• Task objective
Please retype all of the entries that follow, leaving the images out.

• Input records
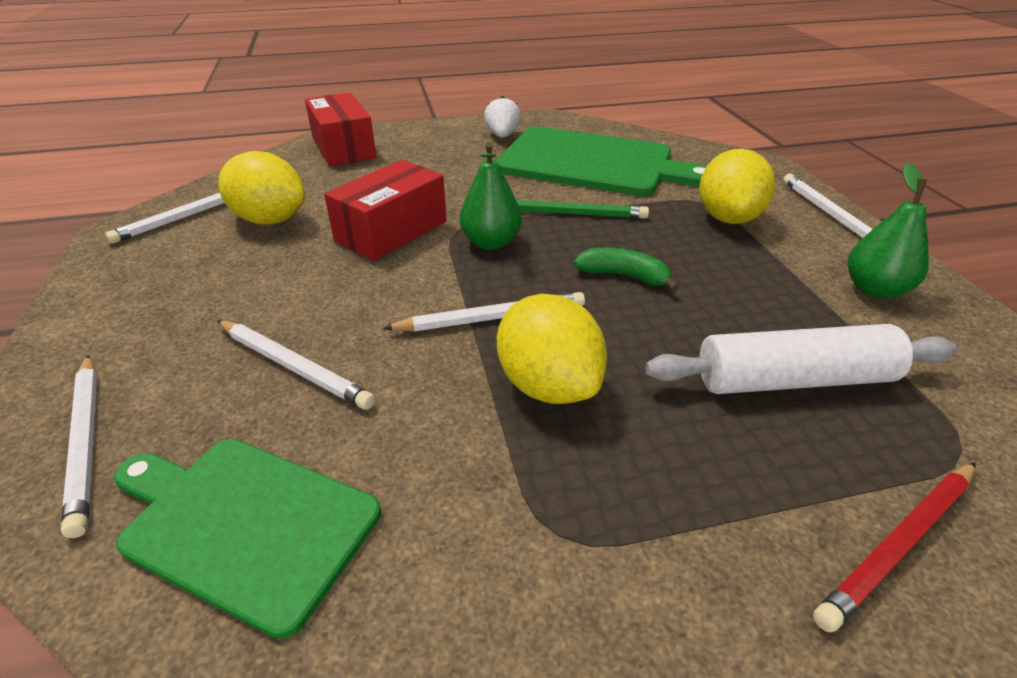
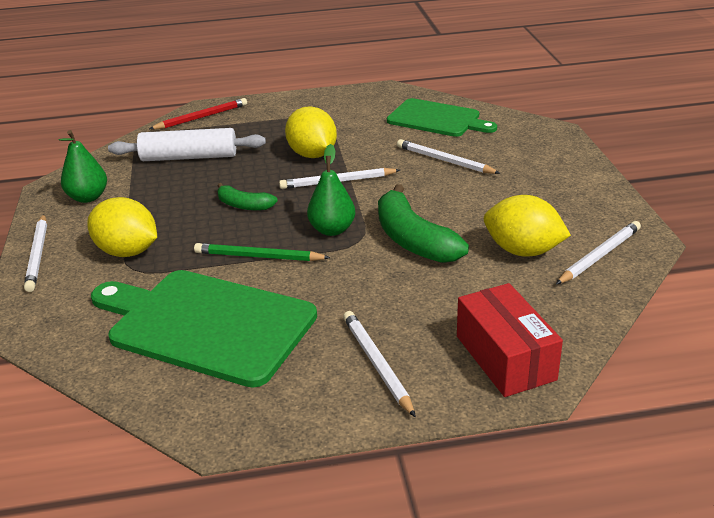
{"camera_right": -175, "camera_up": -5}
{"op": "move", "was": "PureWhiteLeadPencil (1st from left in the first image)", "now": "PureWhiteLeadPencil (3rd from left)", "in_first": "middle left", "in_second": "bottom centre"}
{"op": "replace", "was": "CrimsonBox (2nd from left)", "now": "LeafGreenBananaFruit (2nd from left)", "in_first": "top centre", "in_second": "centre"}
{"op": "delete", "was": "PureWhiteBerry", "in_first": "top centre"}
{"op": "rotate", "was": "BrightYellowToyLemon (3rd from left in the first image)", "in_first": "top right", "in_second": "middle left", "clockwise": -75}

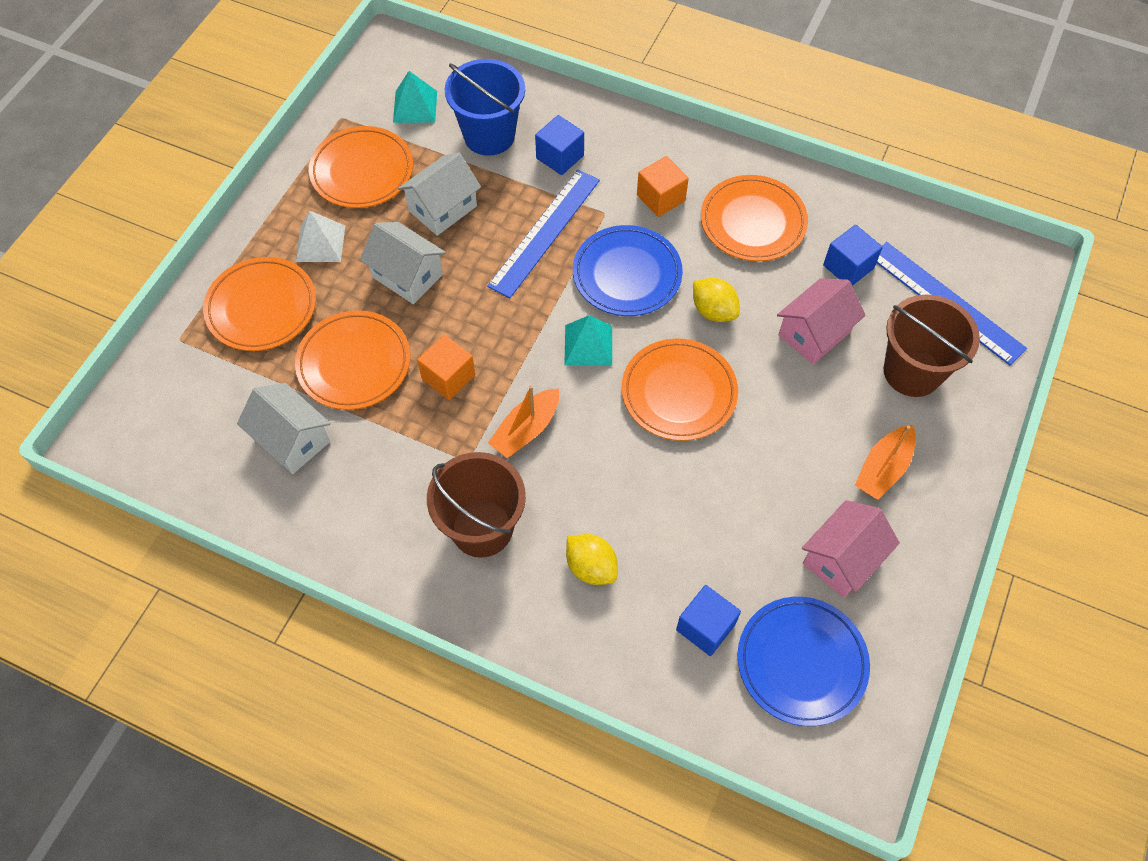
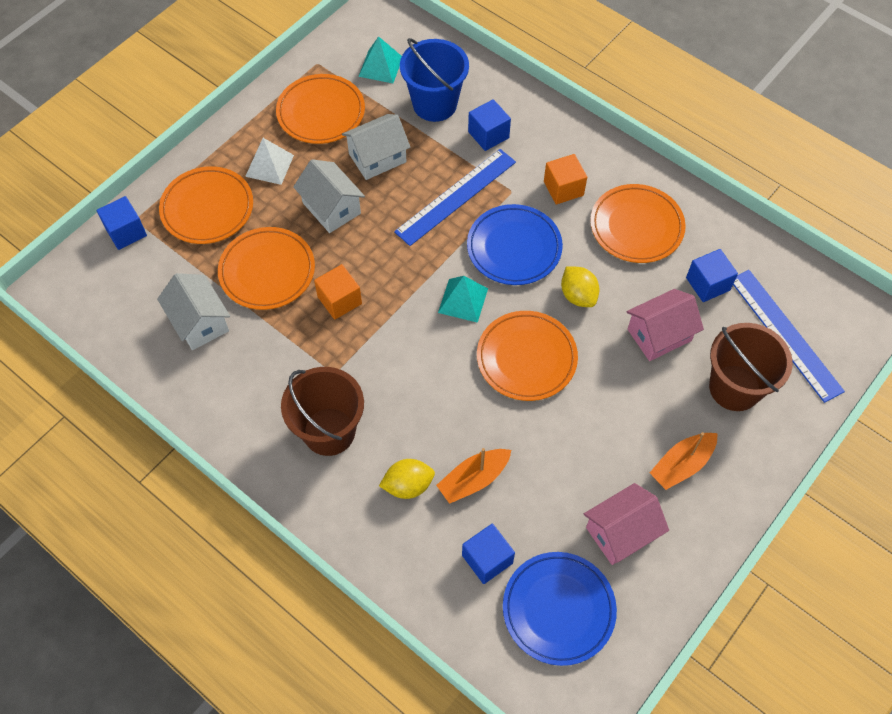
{"camera_right": 15, "camera_up": 0}
{"op": "move", "was": "BrightOrangeSailboat (1st from left)", "in_first": "centre", "in_second": "bottom centre"}
{"op": "rotate", "was": "BrightYellowToyLemon (1st from left)", "in_first": "centre", "in_second": "bottom centre", "clockwise": -75}
{"op": "insert", "now": "BlueBlock (1st from left)", "in_second": "top left"}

• Answer space
{"camera_right": -175, "camera_up": -5}
{"op": "move", "was": "PureWhiteLeadPencil (1st from left in the first image)", "now": "PureWhiteLeadPencil (3rd from left)", "in_first": "middle left", "in_second": "bottom centre"}
{"op": "replace", "was": "CrimsonBox (2nd from left)", "now": "LeafGreenBananaFruit (2nd from left)", "in_first": "top centre", "in_second": "centre"}
{"op": "delete", "was": "PureWhiteBerry", "in_first": "top centre"}
{"op": "rotate", "was": "BrightYellowToyLemon (3rd from left in the first image)", "in_first": "top right", "in_second": "middle left", "clockwise": -75}

{"camera_right": 15, "camera_up": 0}
{"op": "move", "was": "BrightOrangeSailboat (1st from left)", "in_first": "centre", "in_second": "bottom centre"}
{"op": "rotate", "was": "BrightYellowToyLemon (1st from left)", "in_first": "centre", "in_second": "bottom centre", "clockwise": -75}
{"op": "insert", "now": "BlueBlock (1st from left)", "in_second": "top left"}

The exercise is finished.